The data –
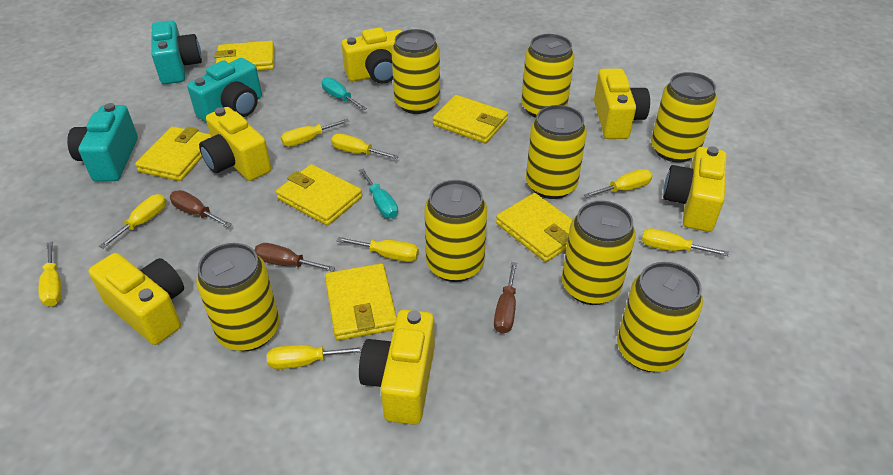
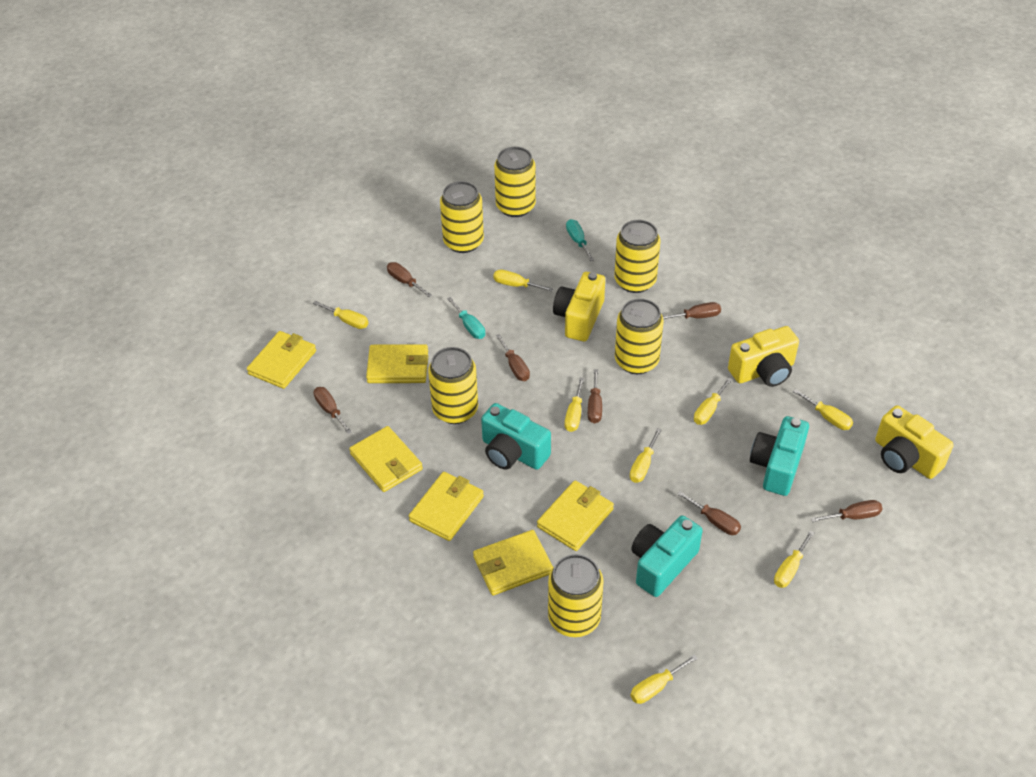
brown screwdriver: 3 -> 7
yellow camera: 6 -> 3
yellow can: 8 -> 6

Task description – Apart from the pictures, every line of the data above should be given again exactly.

Task solution –
brown screwdriver: 3 -> 7
yellow camera: 6 -> 3
yellow can: 8 -> 6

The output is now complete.